Data under study >>
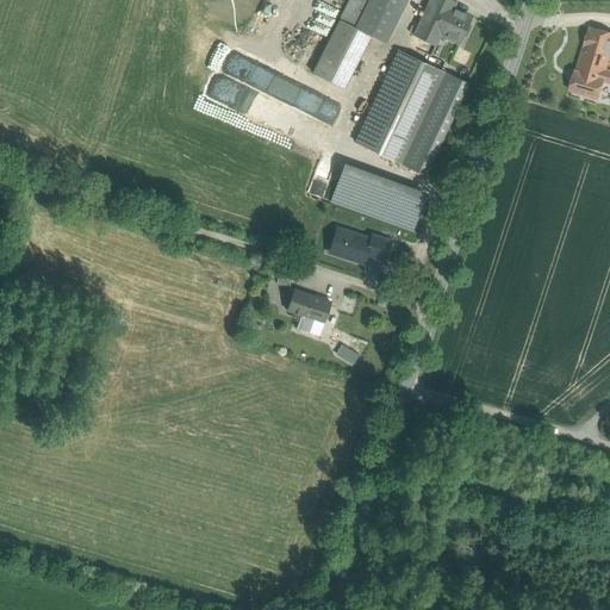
[(349,0),(340,20),(355,27),(369,1),(369,0),(349,0)]
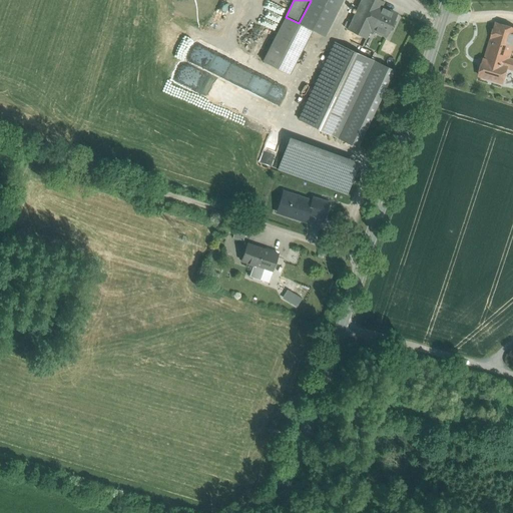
[(311,0),(311,1),(329,11),(335,0),(334,0),(311,0)]
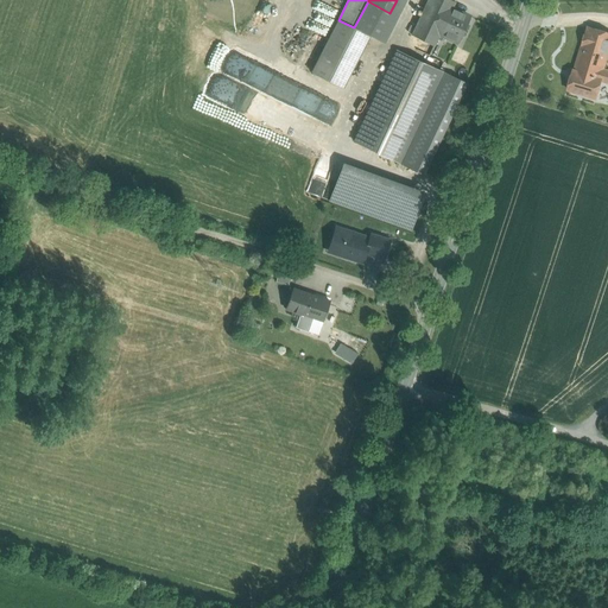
[(404,5),(397,0),(390,13),(399,17),(405,5),(404,5)]
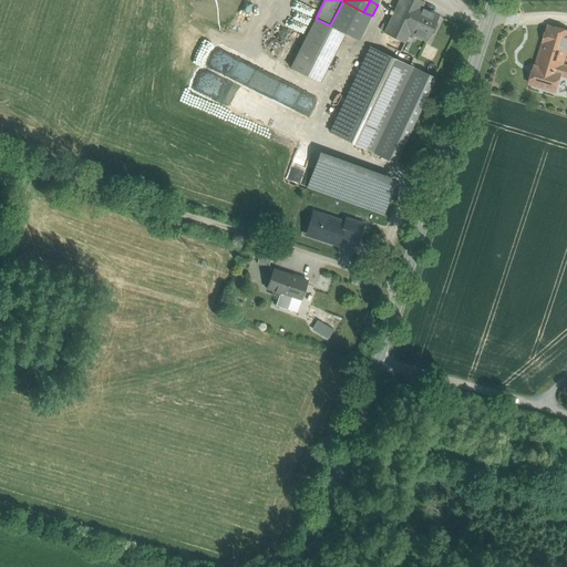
[(424,1),(421,0),(398,0),(383,32),(404,43),(410,31),(421,8),(424,1)]
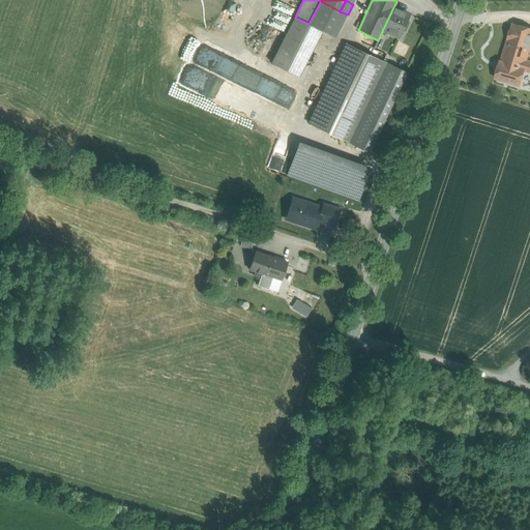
[(340,11),(321,1),(308,24),(323,31),(336,38),(348,16),(348,15),(340,11)]
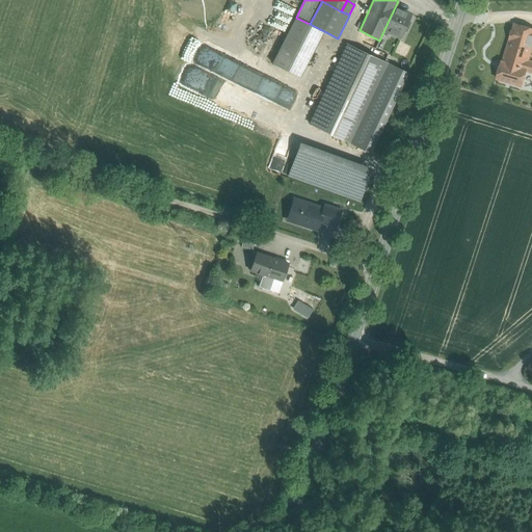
[(395,7),(384,29),(400,36),(410,15),(395,7)]
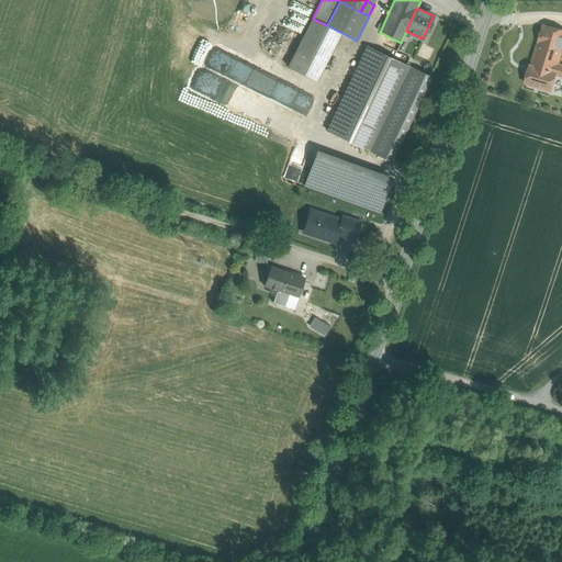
[(327,25),(313,19),(288,67),(317,82),(343,33),(327,25)]
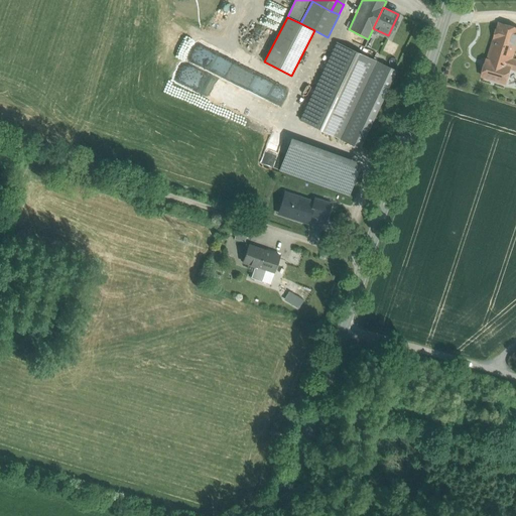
[(515,44),(515,27),(499,23),(499,24),(494,38),(488,59),(487,59),(482,76),(506,84),(510,69),(515,70),(515,59),(512,58),(515,44)]
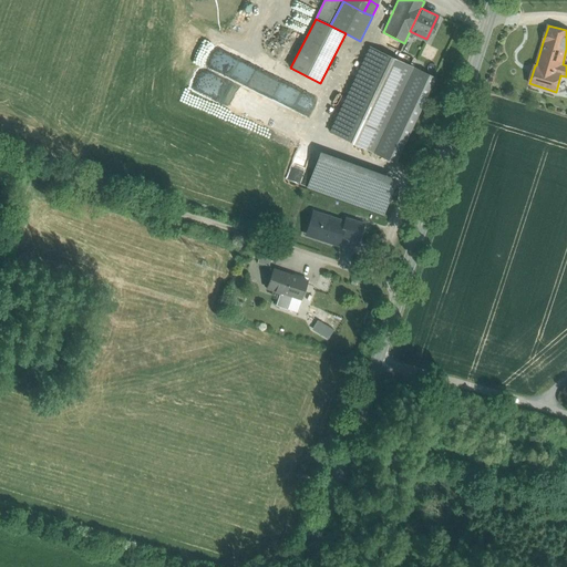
[(413,68),(370,48),(341,109),(384,129),(413,68)]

Problem details >> An exact copy of the entries, without any pictures, is what the answer should be.

Task solution >>
[(349,0),(340,20),(355,27),(369,1),(369,0),(349,0)]
[(311,0),(311,1),(329,11),(335,0),(334,0),(311,0)]
[(404,5),(397,0),(390,13),(399,17),(405,5),(404,5)]
[(424,1),(421,0),(398,0),(383,32),(404,43),(410,31),(421,8),(424,1)]
[(340,11),(321,1),(308,24),(323,31),(336,38),(348,16),(348,15),(340,11)]
[(395,7),(384,29),(400,36),(410,15),(395,7)]
[(327,25),(313,19),(288,67),(317,82),(343,33),(327,25)]
[(515,44),(515,27),(499,23),(499,24),(494,38),(488,59),(487,59),(482,76),(506,84),(510,69),(515,70),(515,59),(512,58),(515,44)]
[(413,68),(370,48),(341,109),(384,129),(413,68)]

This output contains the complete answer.